> **What to do**:
All lines from the entries below that contain the string "slope" should be copied out.

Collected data
+++

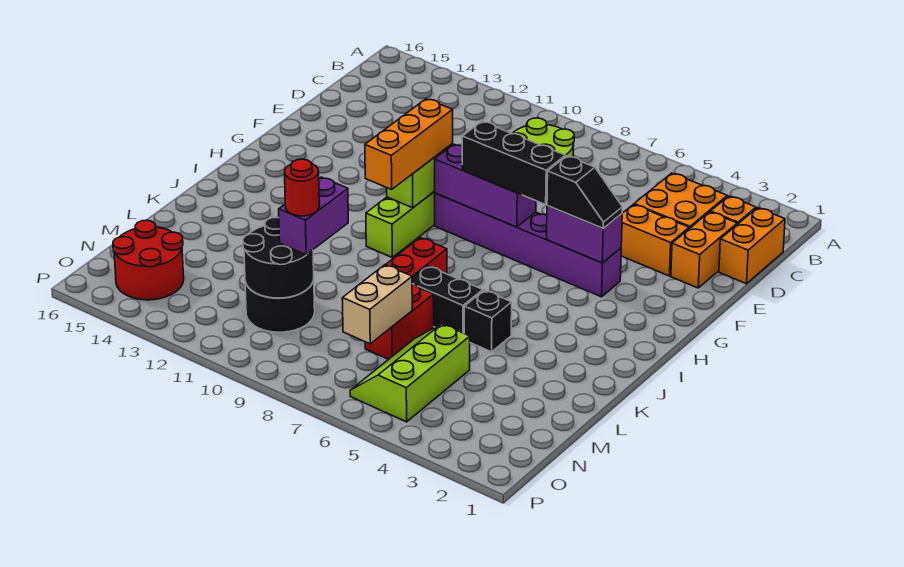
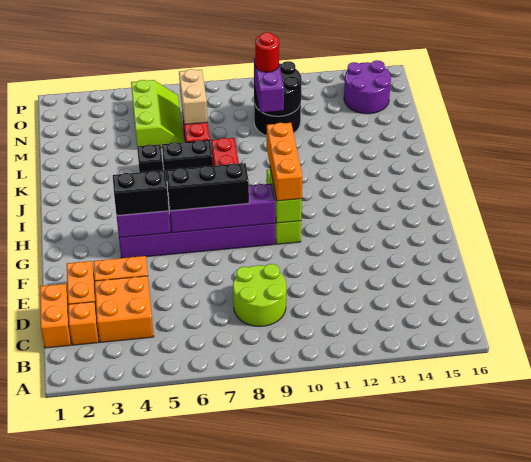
black 1x2 slope [547,156,622,228] -> black 1x2 brick [113,170,169,216]
purple 1x3 brick [434,144,536,227] -> purple 1x4 brick [168,184,275,233]
red 2x2 round brick [113,220,184,300] -> purple 2x2 round brick [344,60,391,114]

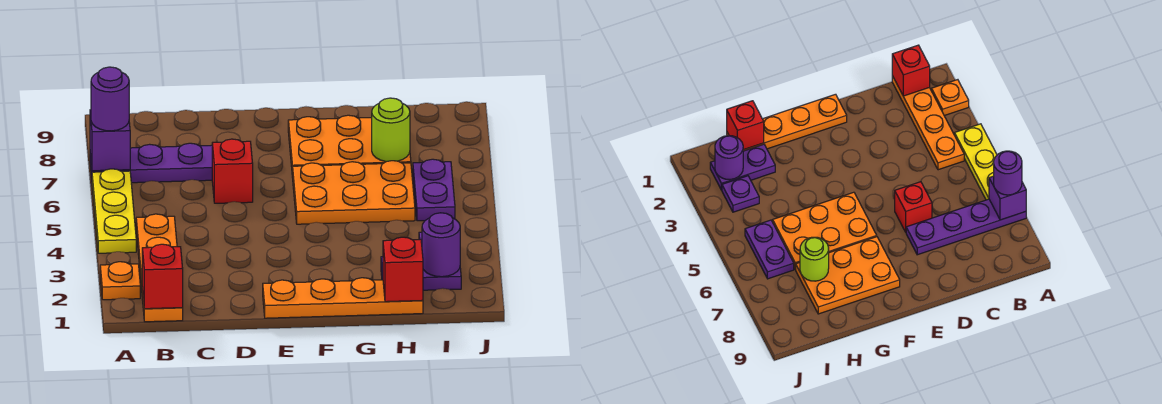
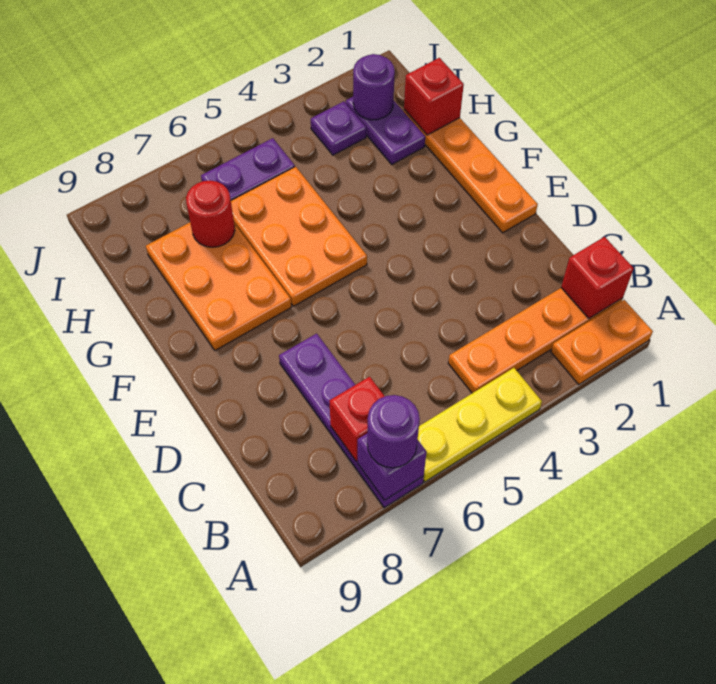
orange 1x1 plate [100,262,140,300] -> orange 1x2 plate [551,300,653,385]
red 1x1 brick [212,139,253,203] -> red 1x1 brick moved to [330,377,385,462]
lime 1x1 round brick [372,98,410,162] -> red 1x1 round brick [186,181,235,247]

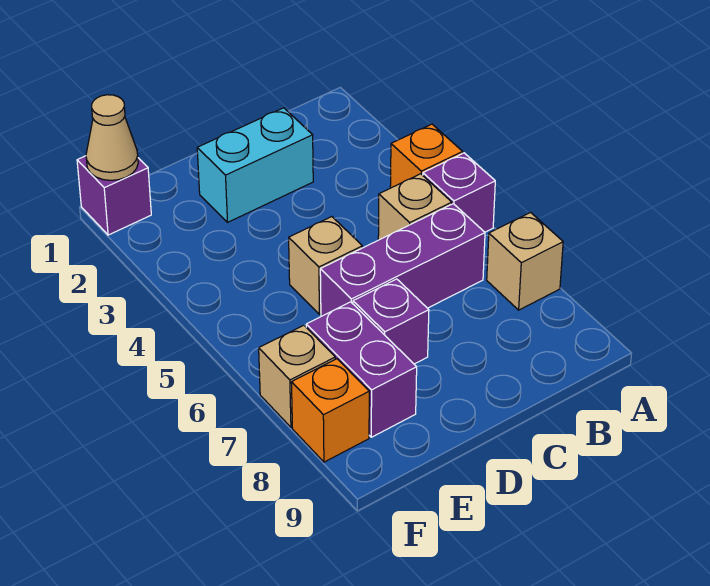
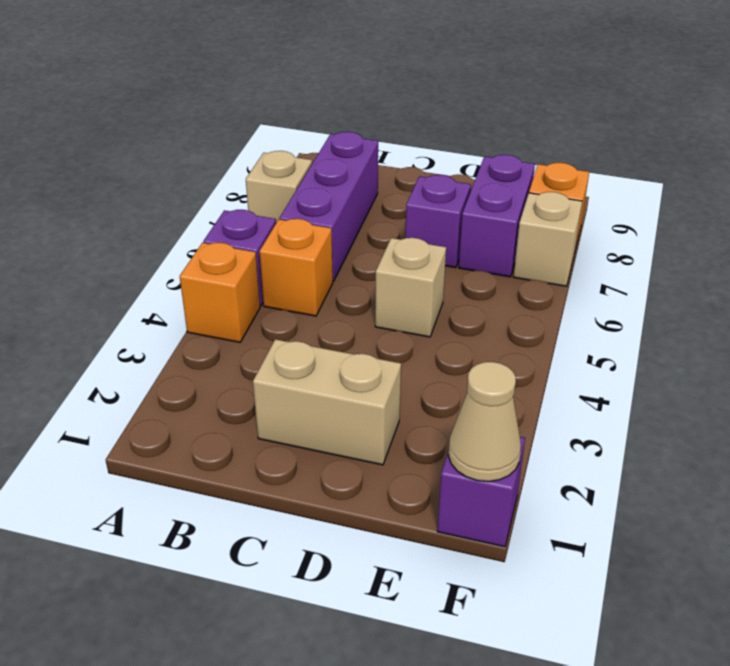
tan 1x1 brick [378,174,452,240] -> orange 1x1 brick [259,219,333,316]
purple 1x3 brick [320,204,485,316] -> purple 1x3 brick turned to [280,132,378,281]
cyan 1x2 brick [197,108,313,222] -> tan 1x2 brick [253,339,401,465]

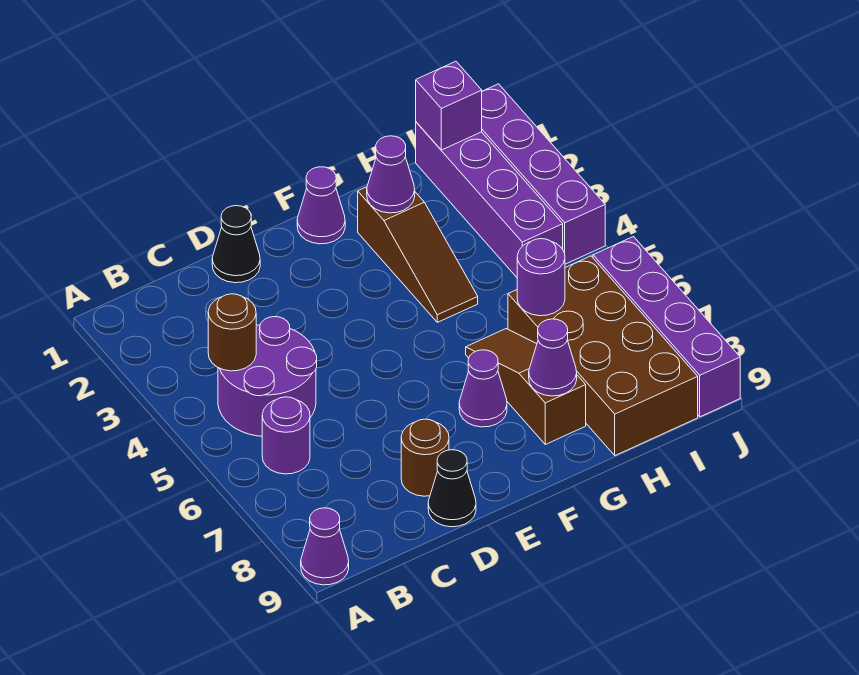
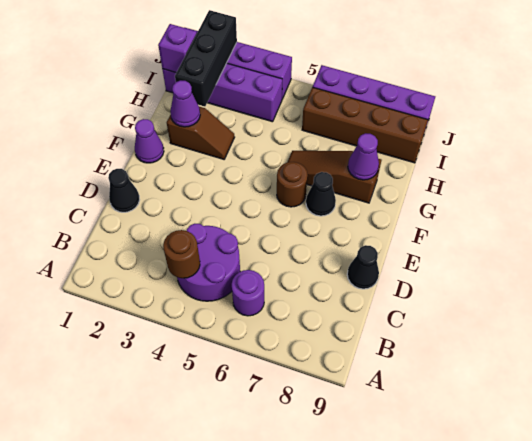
purple 1x1 cone [301,508,349,585] -> none
brown 1x1 round brick [401,419,449,496] -> brown 1x1 round brick moved to [277,162,307,207]
purple 1x1 cone [459,350,507,427] -> black 1x1 cone [306,172,336,216]
brown 1x3 slope [358,187,478,322] -> brown 1x2 slope [167,107,235,159]
none -> black 1x3 brick [175,10,237,107]
brown 2x4 brick [508,256,698,456] -> brown 1x4 brick [302,87,428,163]
purple 1x1 round brick [517,239,565,316] -> none

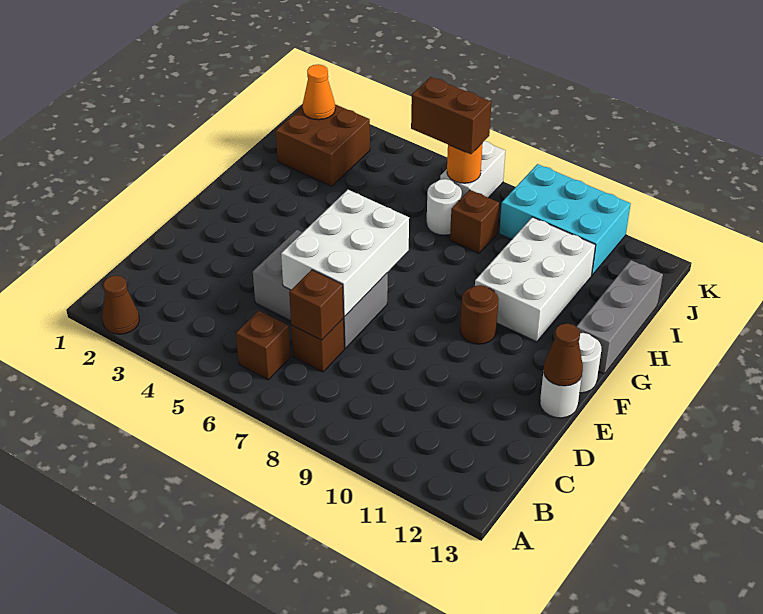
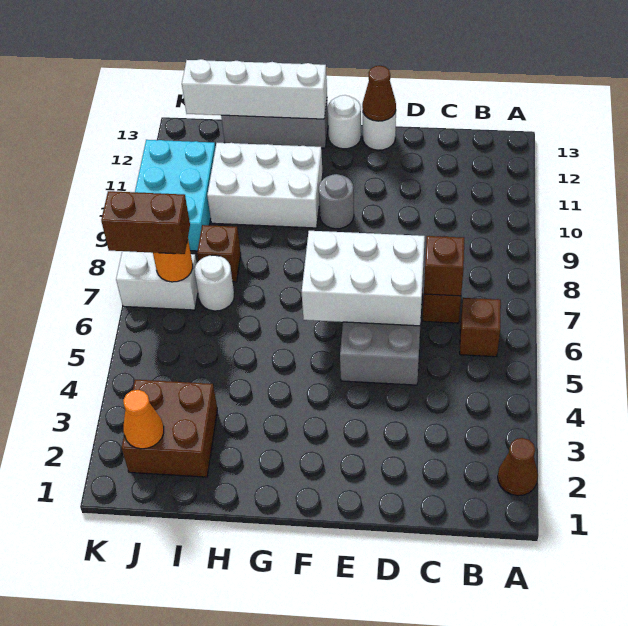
brown 1x1 round brick [460,285,499,344] -> grey 1x1 round brick [319,174,354,229]
none -> white 1x4 brick [182,59,327,119]
brown 1x2 brick [411,77,491,154] -> brown 1x2 brick turned to [101,191,190,254]

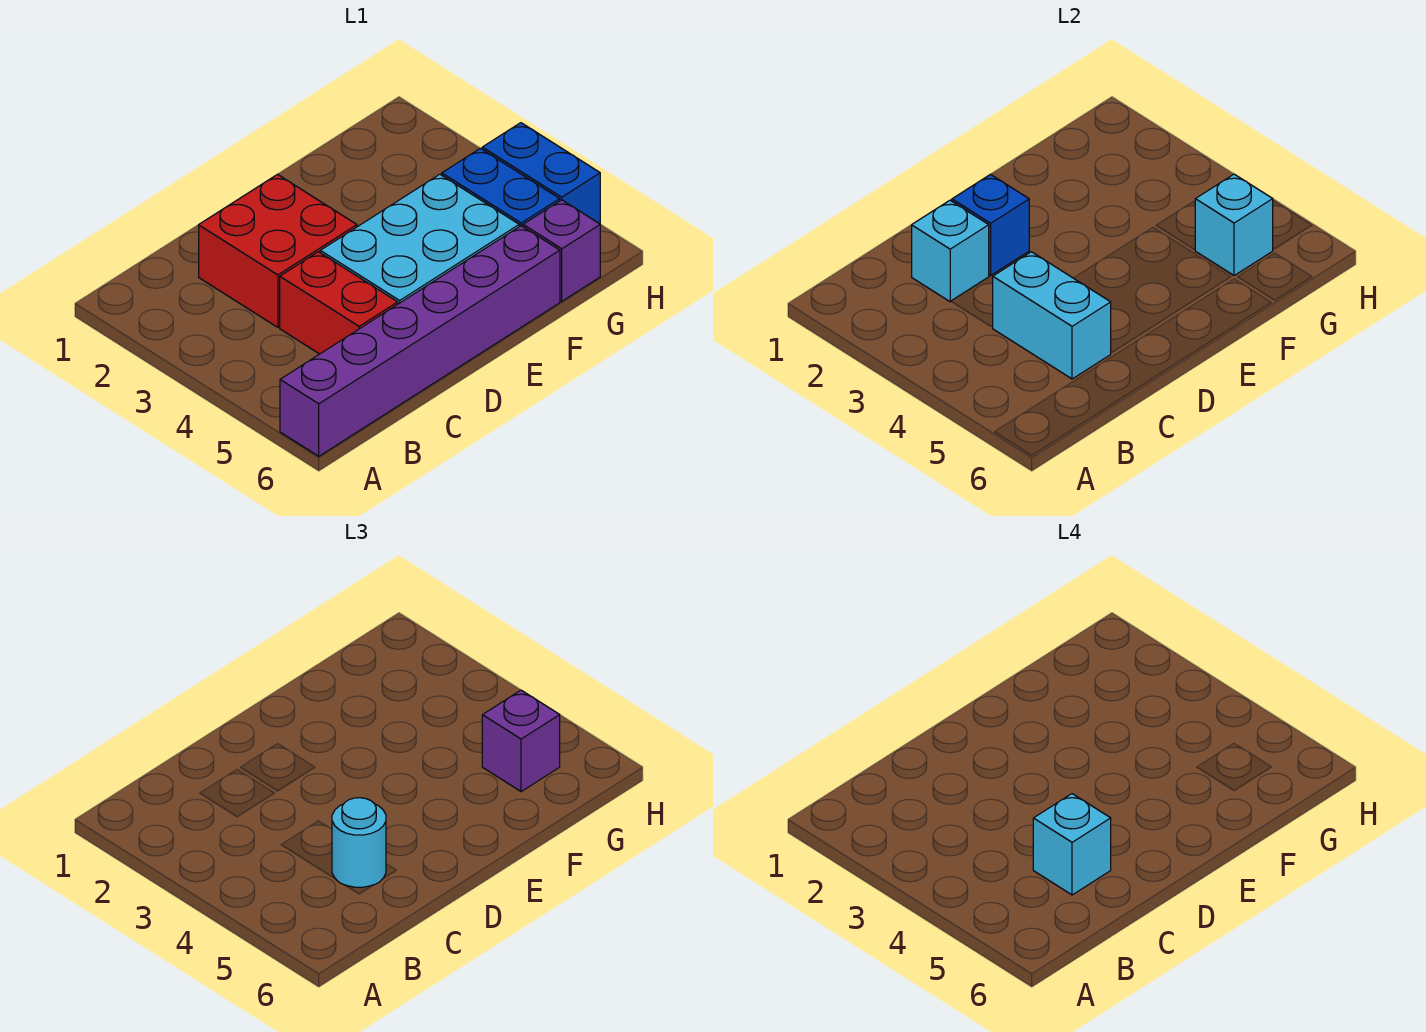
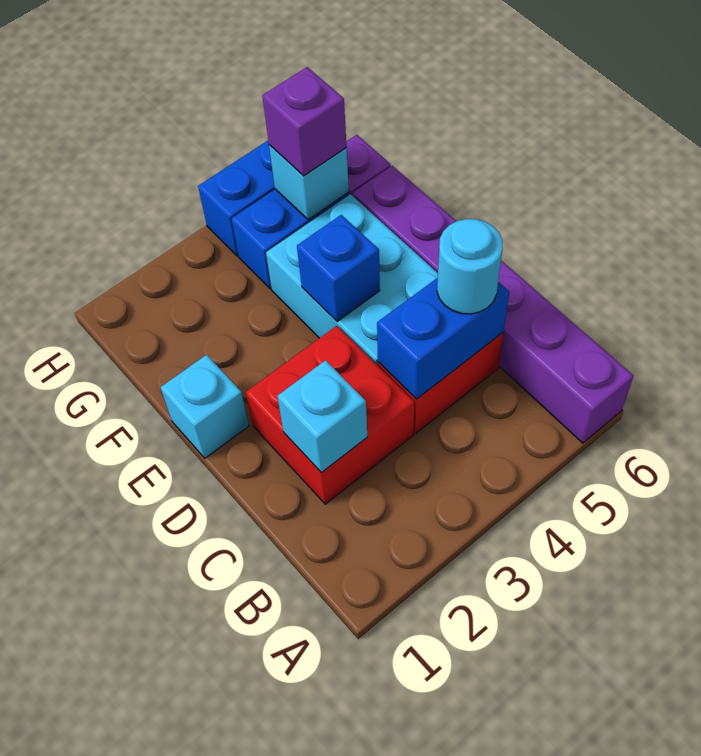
cyan 1x2 brick [992,252,1111,379] -> blue 1x2 brick [377,278,509,399]
cyan 1x1 brick [1033,794,1111,895] -> cyan 1x1 brick moved to [161,355,249,458]
blue 1x1 brick [952,174,1029,275] -> blue 1x1 brick moved to [297,215,380,321]

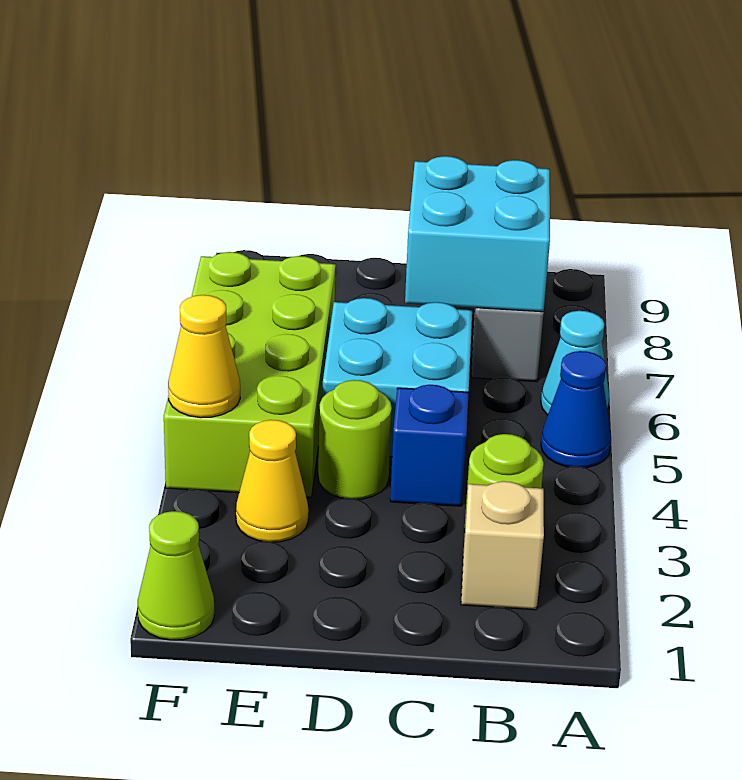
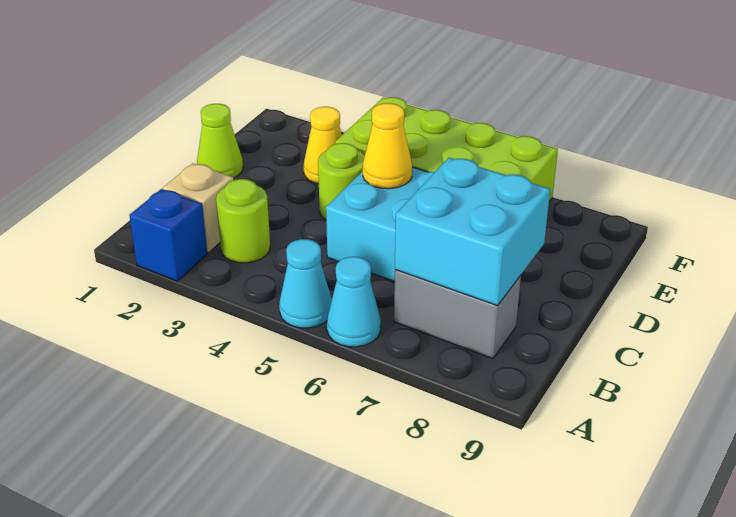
blue 1x1 cone [541,351,611,468] -> cyan 1x1 cone [279,239,332,328]
blue 1x1 brick [390,385,469,506] -> blue 1x1 brick moved to [129,189,207,281]
lime 1x1 cone [138,511,214,640] -> lime 1x1 cone moved to [197,104,243,178]
yellow 1x1 cone [168,295,240,418] -> yellow 1x1 cone moved to [363,103,412,189]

+++

> **Response to this task**:
black 1x2 slope [547,156,622,228] -> black 1x2 brick [113,170,169,216]
brown 1x3 slope [358,187,478,322] -> brown 1x2 slope [167,107,235,159]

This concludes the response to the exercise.